DATA PROVIDED
——
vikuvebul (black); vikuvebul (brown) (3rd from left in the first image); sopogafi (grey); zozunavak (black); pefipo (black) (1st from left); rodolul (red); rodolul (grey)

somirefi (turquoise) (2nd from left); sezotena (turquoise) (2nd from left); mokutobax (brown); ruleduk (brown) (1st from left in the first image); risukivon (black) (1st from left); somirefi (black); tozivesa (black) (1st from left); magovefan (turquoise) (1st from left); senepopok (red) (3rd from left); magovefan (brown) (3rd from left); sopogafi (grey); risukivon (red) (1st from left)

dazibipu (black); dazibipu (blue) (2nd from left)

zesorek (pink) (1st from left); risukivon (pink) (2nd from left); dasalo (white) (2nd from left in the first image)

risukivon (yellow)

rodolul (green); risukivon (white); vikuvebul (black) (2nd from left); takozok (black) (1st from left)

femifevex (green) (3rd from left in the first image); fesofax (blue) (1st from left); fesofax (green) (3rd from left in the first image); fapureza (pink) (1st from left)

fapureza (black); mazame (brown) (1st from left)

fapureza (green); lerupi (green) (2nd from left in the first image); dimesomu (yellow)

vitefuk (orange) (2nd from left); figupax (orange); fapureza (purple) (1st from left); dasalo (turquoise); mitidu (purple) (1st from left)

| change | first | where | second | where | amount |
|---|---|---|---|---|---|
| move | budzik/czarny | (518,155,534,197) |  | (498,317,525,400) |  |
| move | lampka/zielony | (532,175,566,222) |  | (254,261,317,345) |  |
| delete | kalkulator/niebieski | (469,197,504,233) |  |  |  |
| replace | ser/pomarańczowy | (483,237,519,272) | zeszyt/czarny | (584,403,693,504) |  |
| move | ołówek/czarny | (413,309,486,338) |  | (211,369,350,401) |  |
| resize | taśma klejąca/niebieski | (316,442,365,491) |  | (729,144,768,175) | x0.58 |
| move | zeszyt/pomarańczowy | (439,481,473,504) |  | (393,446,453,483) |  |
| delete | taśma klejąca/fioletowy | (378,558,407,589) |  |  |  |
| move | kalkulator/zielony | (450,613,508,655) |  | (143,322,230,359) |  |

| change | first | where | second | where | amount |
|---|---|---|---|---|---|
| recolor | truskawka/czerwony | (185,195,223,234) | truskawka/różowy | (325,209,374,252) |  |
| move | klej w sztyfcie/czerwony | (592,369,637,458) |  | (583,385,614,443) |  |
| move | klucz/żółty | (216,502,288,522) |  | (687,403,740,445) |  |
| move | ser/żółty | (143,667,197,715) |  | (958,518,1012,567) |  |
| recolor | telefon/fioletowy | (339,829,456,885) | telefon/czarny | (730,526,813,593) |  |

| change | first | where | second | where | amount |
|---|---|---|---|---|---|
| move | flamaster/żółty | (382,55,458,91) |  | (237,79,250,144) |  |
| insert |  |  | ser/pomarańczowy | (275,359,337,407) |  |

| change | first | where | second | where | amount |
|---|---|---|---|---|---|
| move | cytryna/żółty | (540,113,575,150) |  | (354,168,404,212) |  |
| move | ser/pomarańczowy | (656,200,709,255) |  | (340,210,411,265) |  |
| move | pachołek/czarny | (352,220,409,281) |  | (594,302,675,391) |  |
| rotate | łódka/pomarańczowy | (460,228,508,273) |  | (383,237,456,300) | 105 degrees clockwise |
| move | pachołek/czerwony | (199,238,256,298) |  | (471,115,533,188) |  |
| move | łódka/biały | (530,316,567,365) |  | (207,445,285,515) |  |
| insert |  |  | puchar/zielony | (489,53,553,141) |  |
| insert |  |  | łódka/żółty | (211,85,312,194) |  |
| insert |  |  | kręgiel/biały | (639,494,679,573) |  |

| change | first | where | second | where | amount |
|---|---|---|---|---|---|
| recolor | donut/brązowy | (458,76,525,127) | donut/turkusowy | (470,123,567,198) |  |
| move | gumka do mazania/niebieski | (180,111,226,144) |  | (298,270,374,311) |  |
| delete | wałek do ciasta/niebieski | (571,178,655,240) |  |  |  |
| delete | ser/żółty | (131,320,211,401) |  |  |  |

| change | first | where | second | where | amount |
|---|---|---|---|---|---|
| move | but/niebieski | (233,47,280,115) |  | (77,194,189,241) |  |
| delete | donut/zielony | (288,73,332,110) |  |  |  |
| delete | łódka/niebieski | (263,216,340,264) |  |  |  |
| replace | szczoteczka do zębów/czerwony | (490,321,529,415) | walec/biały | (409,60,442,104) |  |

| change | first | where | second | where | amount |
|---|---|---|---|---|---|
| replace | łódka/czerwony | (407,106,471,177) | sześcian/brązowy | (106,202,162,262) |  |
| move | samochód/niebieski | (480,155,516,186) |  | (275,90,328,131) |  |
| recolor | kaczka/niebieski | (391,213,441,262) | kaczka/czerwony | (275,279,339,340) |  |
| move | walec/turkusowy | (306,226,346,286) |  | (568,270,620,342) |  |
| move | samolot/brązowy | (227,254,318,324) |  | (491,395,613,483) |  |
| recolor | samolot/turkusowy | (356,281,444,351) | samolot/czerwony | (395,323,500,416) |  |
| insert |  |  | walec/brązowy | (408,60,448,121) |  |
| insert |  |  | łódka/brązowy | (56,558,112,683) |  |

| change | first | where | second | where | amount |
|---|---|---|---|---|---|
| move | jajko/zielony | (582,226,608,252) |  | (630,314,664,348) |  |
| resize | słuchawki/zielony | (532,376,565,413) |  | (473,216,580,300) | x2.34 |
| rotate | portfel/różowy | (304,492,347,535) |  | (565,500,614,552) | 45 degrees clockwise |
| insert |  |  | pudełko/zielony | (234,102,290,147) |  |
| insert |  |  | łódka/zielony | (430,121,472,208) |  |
——
WHAT IS EXPECTED
Could you transcribe all of the data exactly as it is given?

TASK ANSWER
vikuvebul (black); vikuvebul (brown) (3rd from left in the first image); sopogafi (grey); zozunavak (black); pefipo (black) (1st from left); rodolul (red); rodolul (grey)

somirefi (turquoise) (2nd from left); sezotena (turquoise) (2nd from left); mokutobax (brown); ruleduk (brown) (1st from left in the first image); risukivon (black) (1st from left); somirefi (black); tozivesa (black) (1st from left); magovefan (turquoise) (1st from left); senepopok (red) (3rd from left); magovefan (brown) (3rd from left); sopogafi (grey); risukivon (red) (1st from left)

dazibipu (black); dazibipu (blue) (2nd from left)

zesorek (pink) (1st from left); risukivon (pink) (2nd from left); dasalo (white) (2nd from left in the first image)

risukivon (yellow)

rodolul (green); risukivon (white); vikuvebul (black) (2nd from left); takozok (black) (1st from left)

femifevex (green) (3rd from left in the first image); fesofax (blue) (1st from left); fesofax (green) (3rd from left in the first image); fapureza (pink) (1st from left)

fapureza (black); mazame (brown) (1st from left)

fapureza (green); lerupi (green) (2nd from left in the first image); dimesomu (yellow)

vitefuk (orange) (2nd from left); figupax (orange); fapureza (purple) (1st from left); dasalo (turquoise); mitidu (purple) (1st from left)

| change | first | where | second | where | amount |
|---|---|---|---|---|---|
| move | budzik/czarny | (518,155,534,197) |  | (498,317,525,400) |  |
| move | lampka/zielony | (532,175,566,222) |  | (254,261,317,345) |  |
| delete | kalkulator/niebieski | (469,197,504,233) |  |  |  |
| replace | ser/pomarańczowy | (483,237,519,272) | zeszyt/czarny | (584,403,693,504) |  |
| move | ołówek/czarny | (413,309,486,338) |  | (211,369,350,401) |  |
| resize | taśma klejąca/niebieski | (316,442,365,491) |  | (729,144,768,175) | x0.58 |
| move | zeszyt/pomarańczowy | (439,481,473,504) |  | (393,446,453,483) |  |
| delete | taśma klejąca/fioletowy | (378,558,407,589) |  |  |  |
| move | kalkulator/zielony | (450,613,508,655) |  | (143,322,230,359) |  |

| change | first | where | second | where | amount |
|---|---|---|---|---|---|
| recolor | truskawka/czerwony | (185,195,223,234) | truskawka/różowy | (325,209,374,252) |  |
| move | klej w sztyfcie/czerwony | (592,369,637,458) |  | (583,385,614,443) |  |
| move | klucz/żółty | (216,502,288,522) |  | (687,403,740,445) |  |
| move | ser/żółty | (143,667,197,715) |  | (958,518,1012,567) |  |
| recolor | telefon/fioletowy | (339,829,456,885) | telefon/czarny | (730,526,813,593) |  |

| change | first | where | second | where | amount |
|---|---|---|---|---|---|
| move | flamaster/żółty | (382,55,458,91) |  | (237,79,250,144) |  |
| insert |  |  | ser/pomarańczowy | (275,359,337,407) |  |

| change | first | where | second | where | amount |
|---|---|---|---|---|---|
| move | cytryna/żółty | (540,113,575,150) |  | (354,168,404,212) |  |
| move | ser/pomarańczowy | (656,200,709,255) |  | (340,210,411,265) |  |
| move | pachołek/czarny | (352,220,409,281) |  | (594,302,675,391) |  |
| rotate | łódka/pomarańczowy | (460,228,508,273) |  | (383,237,456,300) | 105 degrees clockwise |
| move | pachołek/czerwony | (199,238,256,298) |  | (471,115,533,188) |  |
| move | łódka/biały | (530,316,567,365) |  | (207,445,285,515) |  |
| insert |  |  | puchar/zielony | (489,53,553,141) |  |
| insert |  |  | łódka/żółty | (211,85,312,194) |  |
| insert |  |  | kręgiel/biały | (639,494,679,573) |  |

| change | first | where | second | where | amount |
|---|---|---|---|---|---|
| recolor | donut/brązowy | (458,76,525,127) | donut/turkusowy | (470,123,567,198) |  |
| move | gumka do mazania/niebieski | (180,111,226,144) |  | (298,270,374,311) |  |
| delete | wałek do ciasta/niebieski | (571,178,655,240) |  |  |  |
| delete | ser/żółty | (131,320,211,401) |  |  |  |

| change | first | where | second | where | amount |
|---|---|---|---|---|---|
| move | but/niebieski | (233,47,280,115) |  | (77,194,189,241) |  |
| delete | donut/zielony | (288,73,332,110) |  |  |  |
| delete | łódka/niebieski | (263,216,340,264) |  |  |  |
| replace | szczoteczka do zębów/czerwony | (490,321,529,415) | walec/biały | (409,60,442,104) |  |

| change | first | where | second | where | amount |
|---|---|---|---|---|---|
| replace | łódka/czerwony | (407,106,471,177) | sześcian/brązowy | (106,202,162,262) |  |
| move | samochód/niebieski | (480,155,516,186) |  | (275,90,328,131) |  |
| recolor | kaczka/niebieski | (391,213,441,262) | kaczka/czerwony | (275,279,339,340) |  |
| move | walec/turkusowy | (306,226,346,286) |  | (568,270,620,342) |  |
| move | samolot/brązowy | (227,254,318,324) |  | (491,395,613,483) |  |
| recolor | samolot/turkusowy | (356,281,444,351) | samolot/czerwony | (395,323,500,416) |  |
| insert |  |  | walec/brązowy | (408,60,448,121) |  |
| insert |  |  | łódka/brązowy | (56,558,112,683) |  |

| change | first | where | second | where | amount |
|---|---|---|---|---|---|
| move | jajko/zielony | (582,226,608,252) |  | (630,314,664,348) |  |
| resize | słuchawki/zielony | (532,376,565,413) |  | (473,216,580,300) | x2.34 |
| rotate | portfel/różowy | (304,492,347,535) |  | (565,500,614,552) | 45 degrees clockwise |
| insert |  |  | pudełko/zielony | (234,102,290,147) |  |
| insert |  |  | łódka/zielony | (430,121,472,208) |  |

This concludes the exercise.